_WHAT THE TASK REQUIRES_. Go through the data and copy each line that holds "white".

_DATA SHOWN_.
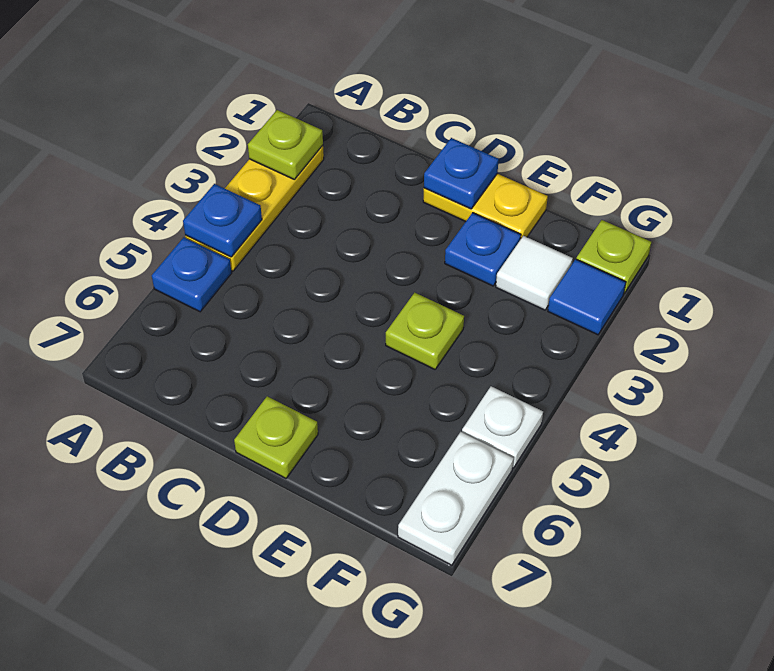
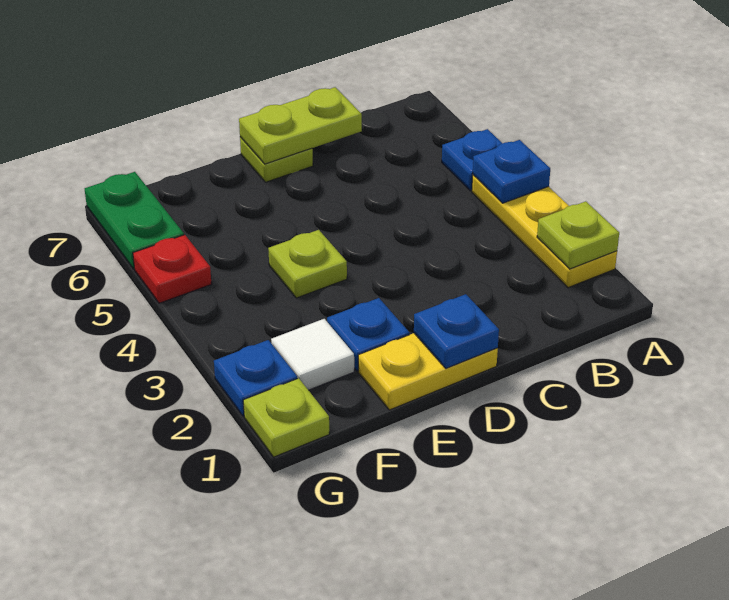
none -> lime plate C7:D7 level 2
blue tile G2 level 1 -> blue plate G2 level 1
white plate G5 level 1 -> red plate G5 level 1
white plate G6:G7 level 1 -> green plate G6:G7 level 1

_FINISHED TASK_.
white plate G5 level 1 -> red plate G5 level 1
white plate G6:G7 level 1 -> green plate G6:G7 level 1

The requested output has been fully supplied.